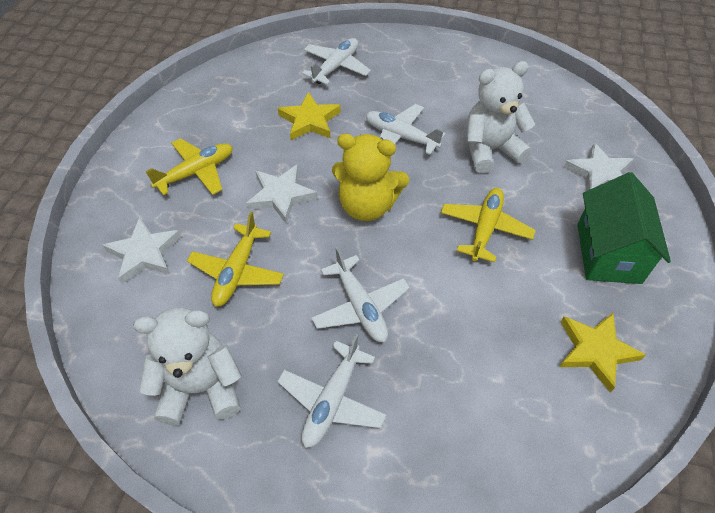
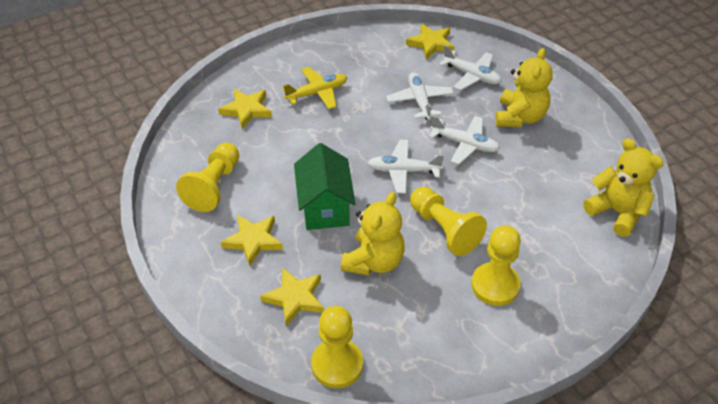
white star: [103,217,181,284] [246,165,317,223] [564,142,634,191] = 3 -> none = 0
white teddy bear: [133,307,241,426] [466,61,535,173] = 2 -> none = 0
yellow pawn: none = 0 -> [176,143,239,212] [311,306,363,388] [410,187,487,256] [471,225,521,306] = 4
yellow plane: [145,138,233,195] [187,212,284,307] [441,188,535,263] = 3 -> [282,67,347,109] = 1
yellow star: [278,92,341,140] [559,313,646,393] = 2 -> [218,89,272,129] [221,215,283,266] [260,268,324,326] [406,23,454,59] = 4
yellow teddy bear: [332,133,409,221] = 1 -> [341,192,405,276] [496,48,553,127] [583,138,664,237] = 3

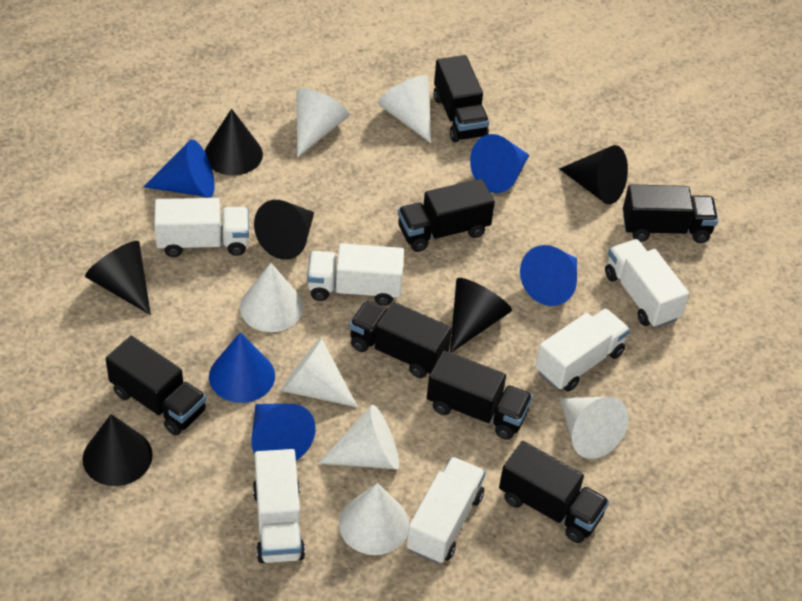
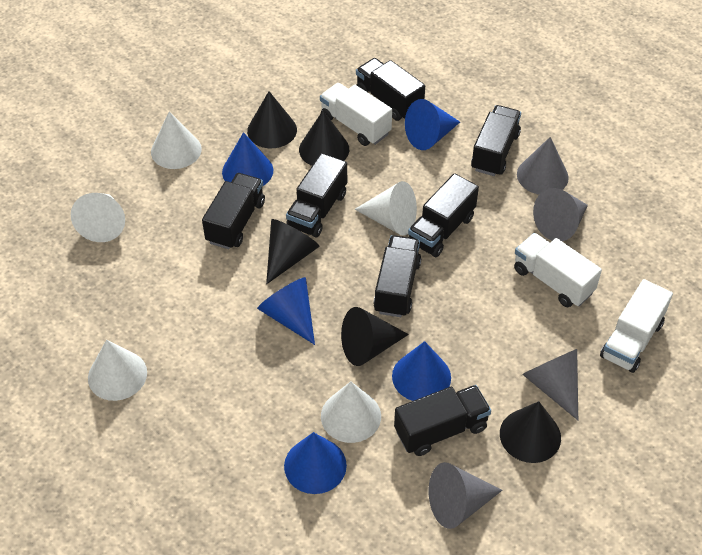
black cone: [83,414,153,486] [85,241,151,315] [205,109,263,176] [254,200,314,260] [450,278,512,353] [559,145,628,205] = 6 -> [247,91,297,148] [266,219,320,284] [299,111,349,166] [341,307,409,366] [500,401,561,463] = 5
grey cone: none = 0 -> [429,462,503,529] [517,137,569,195] [522,349,578,420] [533,188,588,241] = 4
white cone: [240,263,303,332] [281,338,358,407] [297,88,349,157] [318,404,399,469] [339,483,409,555] [378,75,431,143] [560,397,629,459] = 7 -> [71,193,125,242] [88,340,147,401] [151,111,202,169] [321,381,381,443] [355,181,417,236] = 5
white truck: [154,198,249,257] [253,449,305,563] [307,243,404,306] [407,457,486,564] [535,308,630,392] [605,239,689,328] = 6 -> [320,83,392,146] [514,233,602,307] [600,279,673,373] = 3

TASK STATEMENT
Copy out every line of the data in which the word "star" is found.

RESPONSE AREA
white star: [103,217,181,284] [246,165,317,223] [564,142,634,191] = 3 -> none = 0
yellow star: [278,92,341,140] [559,313,646,393] = 2 -> [218,89,272,129] [221,215,283,266] [260,268,324,326] [406,23,454,59] = 4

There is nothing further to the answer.